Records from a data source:
*** Begin section ***

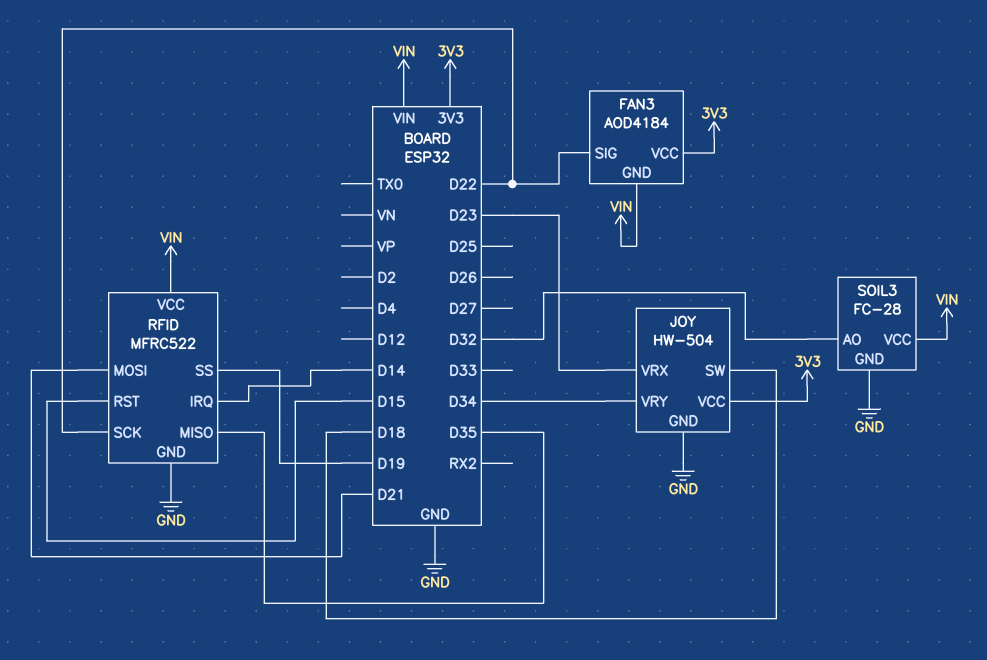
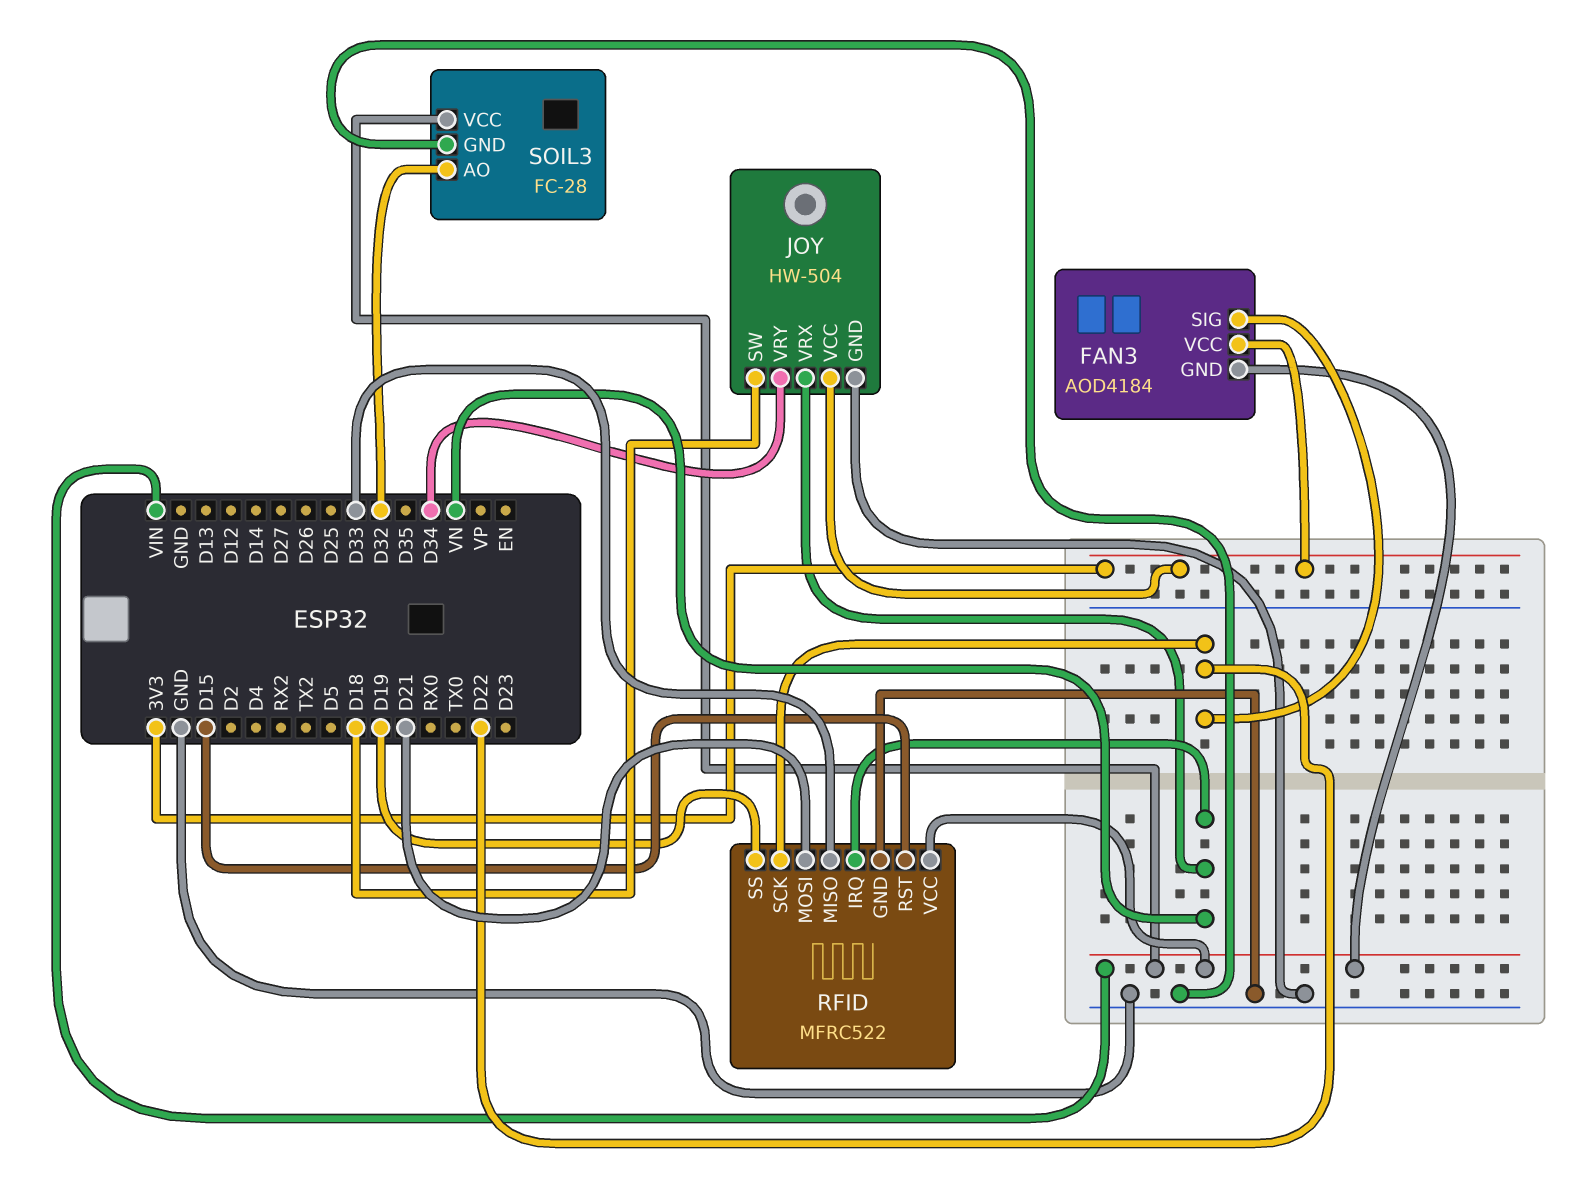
JOY pin VRX: D23 -> VN
RFID pin IRQ: D14 -> VN
RFID pin MISO: D35 -> D33

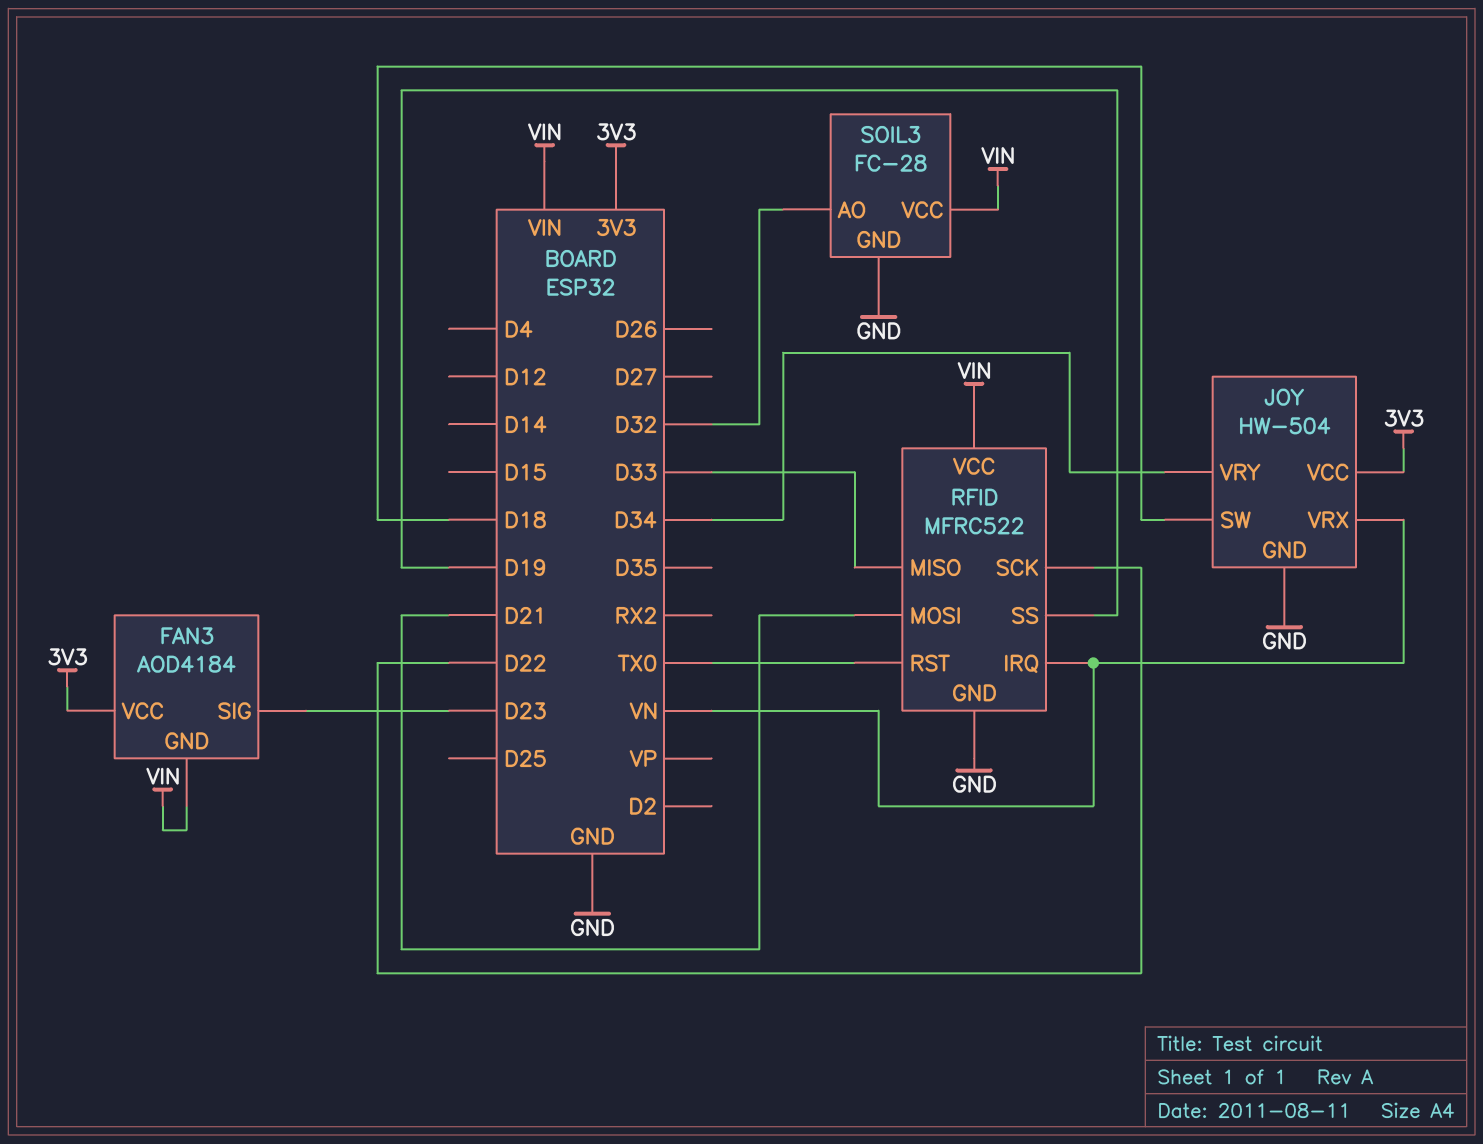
FAN3 pin SIG: D22 -> D23
RFID pin RST: D15 -> TX0

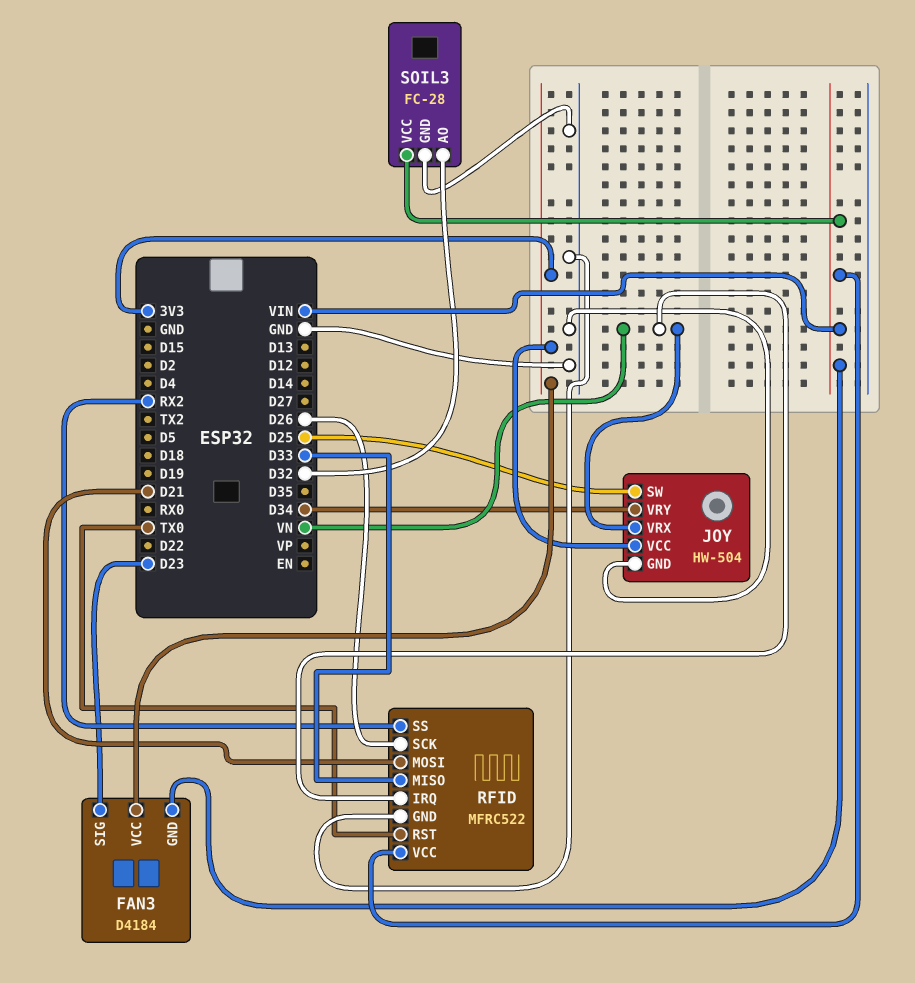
FAN3: AOD4184 -> D4184
JOY pin SW: D18 -> D25
RFID pin SCK: D22 -> D26
RFID pin SS: D19 -> RX2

*** End section ***

Task item: Your task is to reproduce every record exactly while omitting the pictures.

Task answer:
JOY pin VRX: D23 -> VN
RFID pin IRQ: D14 -> VN
RFID pin MISO: D35 -> D33

FAN3 pin SIG: D22 -> D23
RFID pin RST: D15 -> TX0

FAN3: AOD4184 -> D4184
JOY pin SW: D18 -> D25
RFID pin SCK: D22 -> D26
RFID pin SS: D19 -> RX2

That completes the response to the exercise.